記録のすべての行で「green star」を「blue star」に差し替え、それ以外は変えずに書き直してください。画像の行は答えに含めないでください。

**演習資料:**
++++++

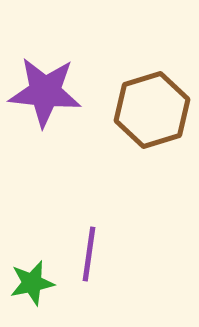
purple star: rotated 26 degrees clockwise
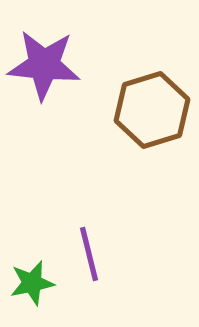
purple star: moved 1 px left, 27 px up
purple line: rotated 22 degrees counterclockwise
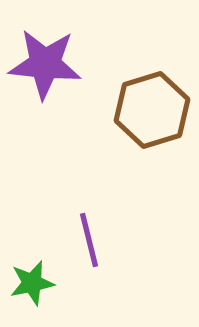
purple star: moved 1 px right, 1 px up
purple line: moved 14 px up
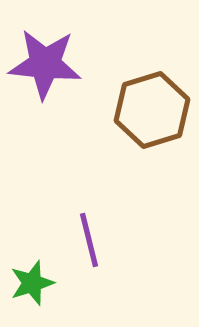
green star: rotated 6 degrees counterclockwise
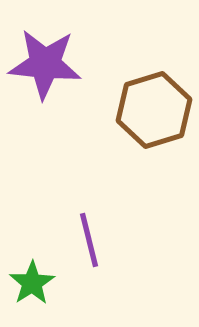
brown hexagon: moved 2 px right
green star: rotated 15 degrees counterclockwise
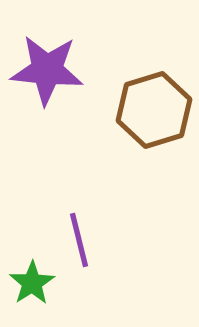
purple star: moved 2 px right, 6 px down
purple line: moved 10 px left
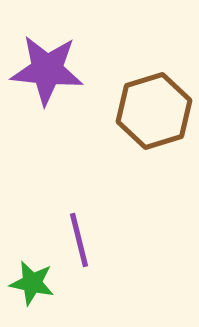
brown hexagon: moved 1 px down
green star: rotated 27 degrees counterclockwise
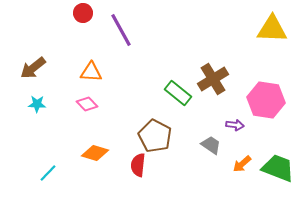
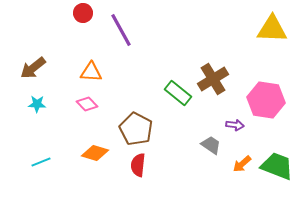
brown pentagon: moved 19 px left, 7 px up
green trapezoid: moved 1 px left, 2 px up
cyan line: moved 7 px left, 11 px up; rotated 24 degrees clockwise
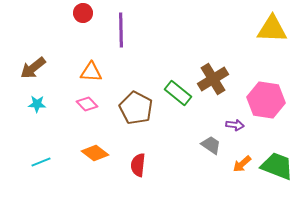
purple line: rotated 28 degrees clockwise
brown pentagon: moved 21 px up
orange diamond: rotated 20 degrees clockwise
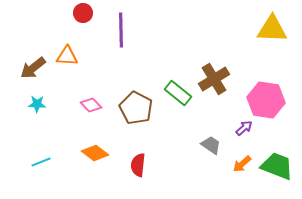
orange triangle: moved 24 px left, 16 px up
brown cross: moved 1 px right
pink diamond: moved 4 px right, 1 px down
purple arrow: moved 9 px right, 3 px down; rotated 48 degrees counterclockwise
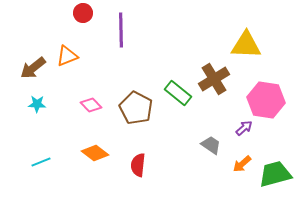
yellow triangle: moved 26 px left, 16 px down
orange triangle: rotated 25 degrees counterclockwise
green trapezoid: moved 2 px left, 8 px down; rotated 36 degrees counterclockwise
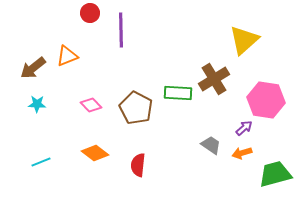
red circle: moved 7 px right
yellow triangle: moved 2 px left, 5 px up; rotated 44 degrees counterclockwise
green rectangle: rotated 36 degrees counterclockwise
orange arrow: moved 11 px up; rotated 24 degrees clockwise
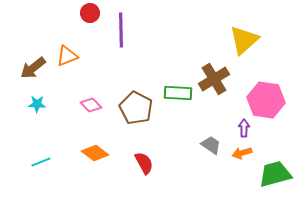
purple arrow: rotated 48 degrees counterclockwise
red semicircle: moved 6 px right, 2 px up; rotated 145 degrees clockwise
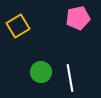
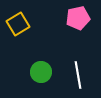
yellow square: moved 2 px up
white line: moved 8 px right, 3 px up
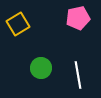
green circle: moved 4 px up
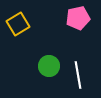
green circle: moved 8 px right, 2 px up
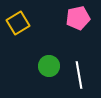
yellow square: moved 1 px up
white line: moved 1 px right
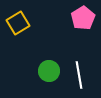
pink pentagon: moved 5 px right; rotated 20 degrees counterclockwise
green circle: moved 5 px down
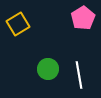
yellow square: moved 1 px down
green circle: moved 1 px left, 2 px up
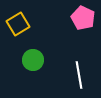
pink pentagon: rotated 15 degrees counterclockwise
green circle: moved 15 px left, 9 px up
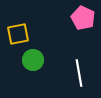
yellow square: moved 10 px down; rotated 20 degrees clockwise
white line: moved 2 px up
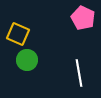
yellow square: rotated 35 degrees clockwise
green circle: moved 6 px left
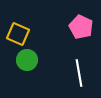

++++++

**出力結果:**
purple star: rotated 26 degrees clockwise
purple star: moved 1 px left, 27 px up
purple line: rotated 22 degrees counterclockwise
purple star: moved 1 px right, 1 px up
purple line: moved 14 px up
blue star: rotated 6 degrees counterclockwise
brown hexagon: moved 2 px right
blue star: rotated 15 degrees counterclockwise
purple star: moved 2 px right, 6 px down
purple line: moved 10 px left
brown hexagon: moved 1 px down
blue star: rotated 27 degrees counterclockwise
brown pentagon: moved 19 px left, 7 px up
green trapezoid: moved 1 px left, 2 px up
cyan line: moved 7 px left, 11 px up; rotated 24 degrees clockwise
purple line: rotated 28 degrees clockwise
brown pentagon: moved 21 px up
orange diamond: rotated 20 degrees clockwise
orange triangle: moved 24 px left, 16 px up
brown cross: moved 1 px right
pink diamond: moved 4 px right, 1 px down
purple arrow: moved 9 px right, 3 px down; rotated 48 degrees counterclockwise
yellow triangle: moved 26 px left, 16 px down
orange triangle: rotated 25 degrees counterclockwise
green trapezoid: moved 2 px left, 8 px down; rotated 36 degrees counterclockwise
red circle: moved 7 px right
yellow triangle: moved 2 px left, 5 px up; rotated 44 degrees counterclockwise
green rectangle: rotated 36 degrees counterclockwise
orange arrow: moved 11 px up; rotated 24 degrees clockwise
purple arrow: rotated 48 degrees counterclockwise
red semicircle: moved 6 px right, 2 px up; rotated 145 degrees clockwise
yellow square: moved 2 px up
white line: moved 8 px right, 3 px up
green circle: moved 4 px up
green circle: moved 8 px right, 2 px up
yellow square: moved 1 px up
white line: moved 1 px right
pink pentagon: moved 5 px right; rotated 20 degrees counterclockwise
green circle: moved 5 px down
yellow square: moved 1 px down
green circle: moved 1 px left, 2 px up
pink pentagon: rotated 15 degrees counterclockwise
green circle: moved 15 px left, 9 px up
yellow square: moved 10 px down; rotated 20 degrees clockwise
white line: moved 2 px up
yellow square: rotated 35 degrees clockwise
green circle: moved 6 px left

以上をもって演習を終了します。